── LISTED RECORDS
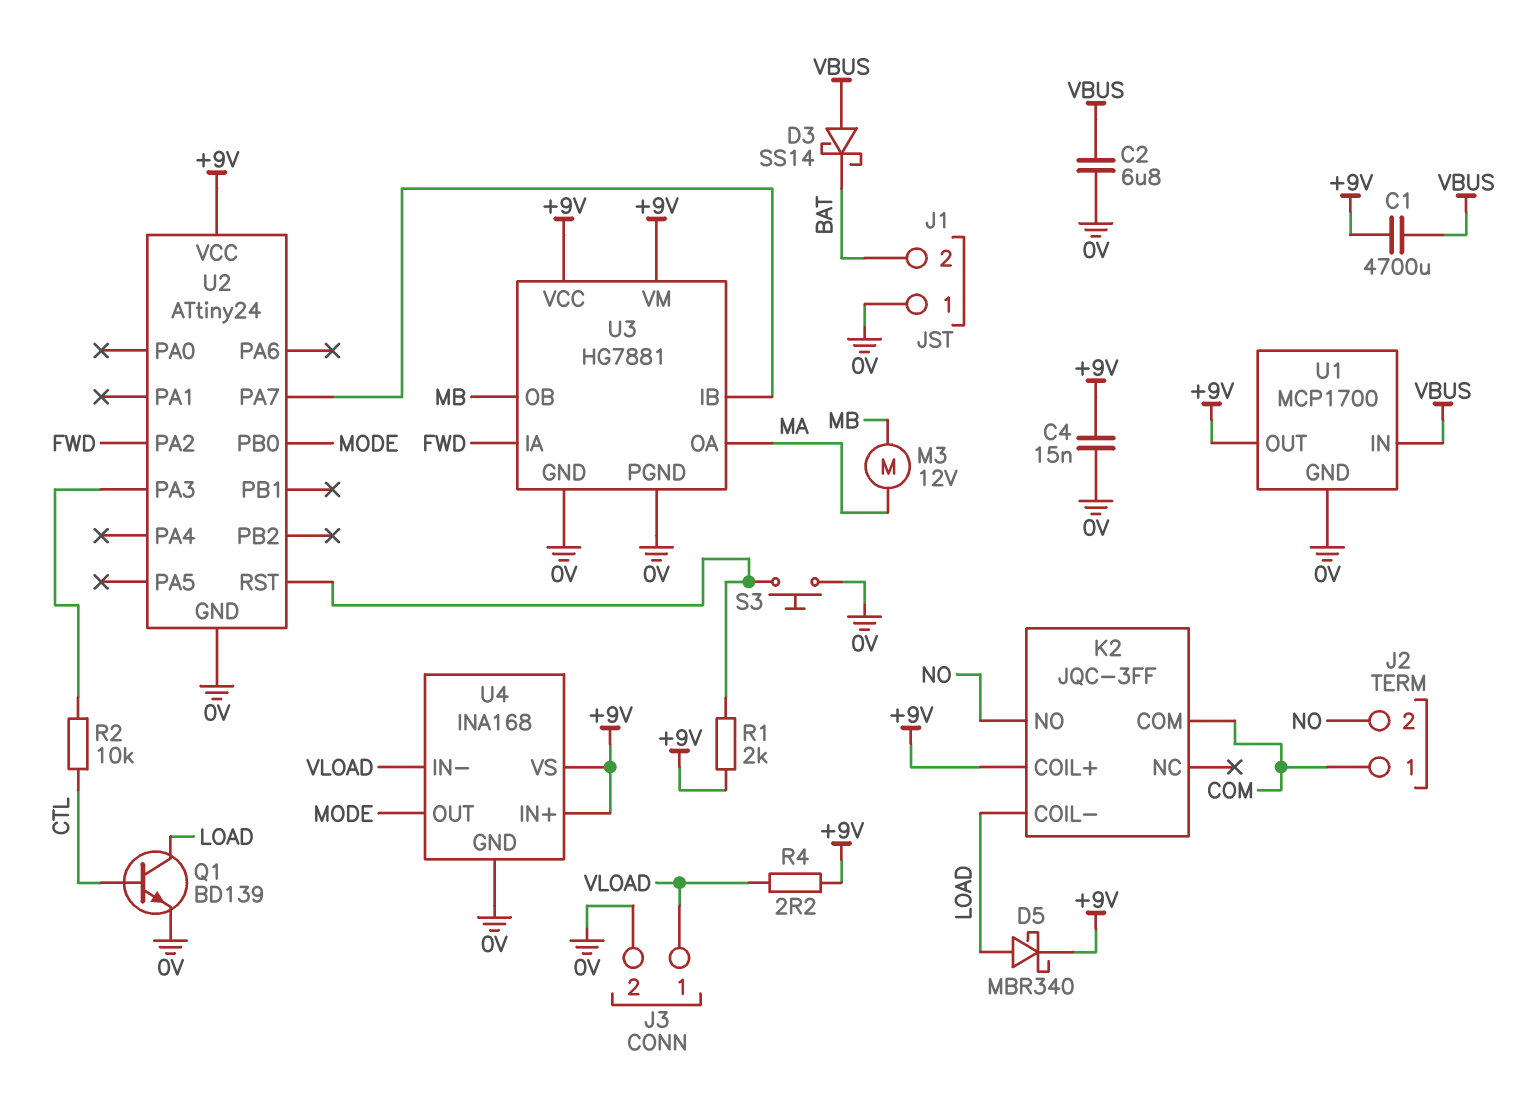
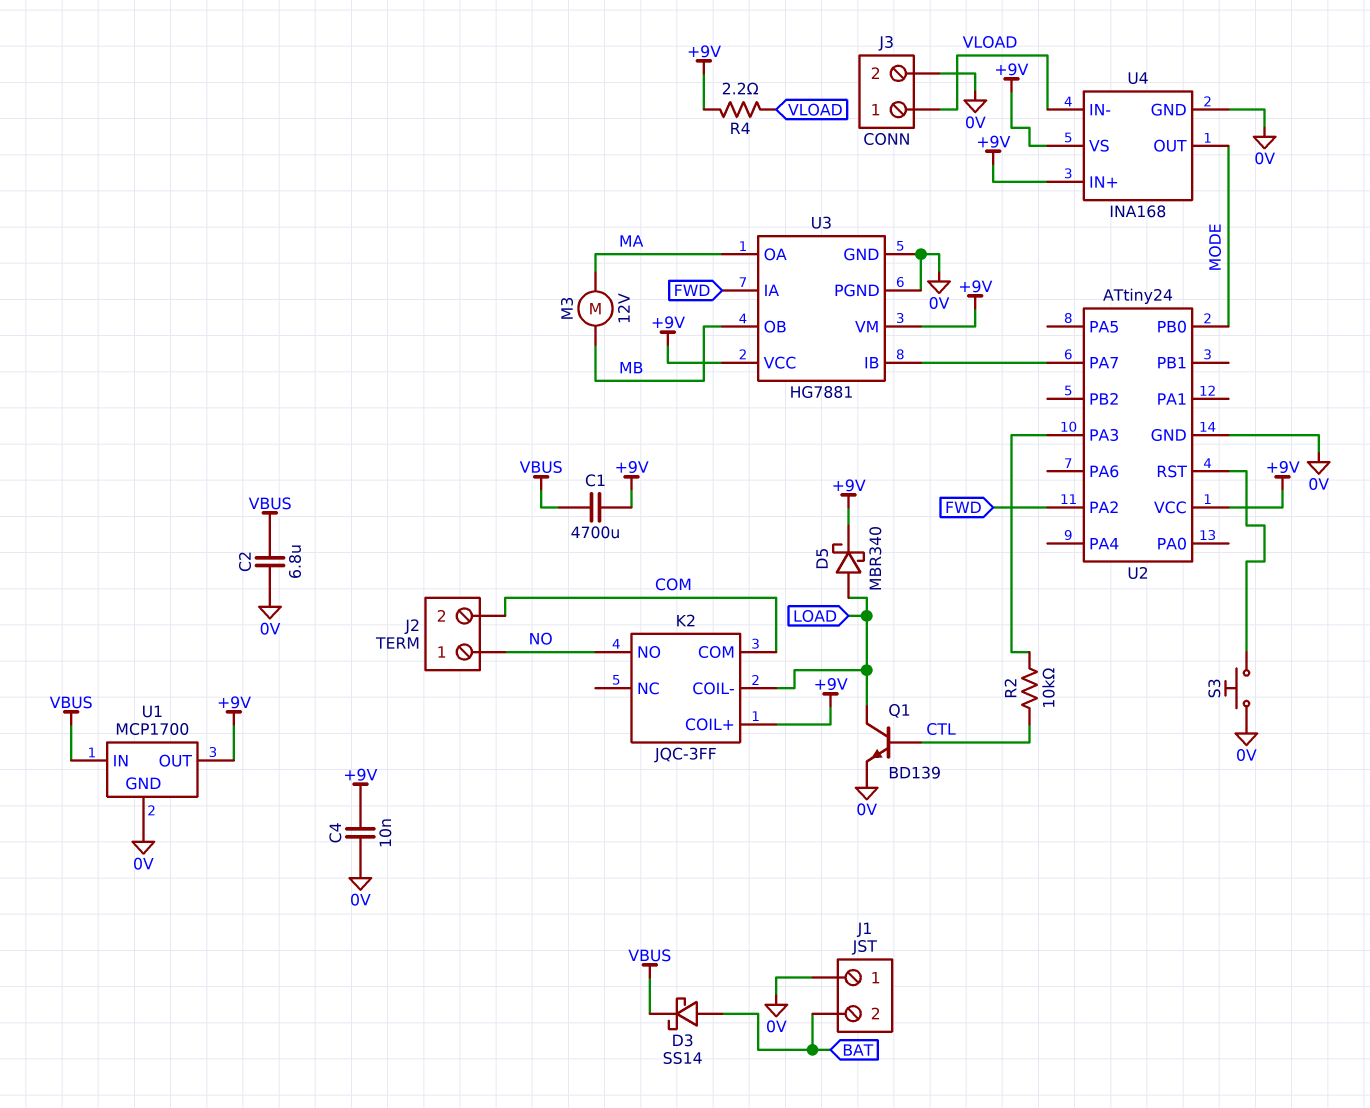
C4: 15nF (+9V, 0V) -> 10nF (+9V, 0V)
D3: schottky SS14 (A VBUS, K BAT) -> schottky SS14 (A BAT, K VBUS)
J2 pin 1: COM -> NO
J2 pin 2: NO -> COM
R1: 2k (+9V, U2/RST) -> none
────
* [EXERCISE DETAILS]:
Give every record again without changing a word. Exclude the pictures.

* [RESULT OF THE EXERCISE]:
C4: 15nF (+9V, 0V) -> 10nF (+9V, 0V)
D3: schottky SS14 (A VBUS, K BAT) -> schottky SS14 (A BAT, K VBUS)
J2 pin 1: COM -> NO
J2 pin 2: NO -> COM
R1: 2k (+9V, U2/RST) -> none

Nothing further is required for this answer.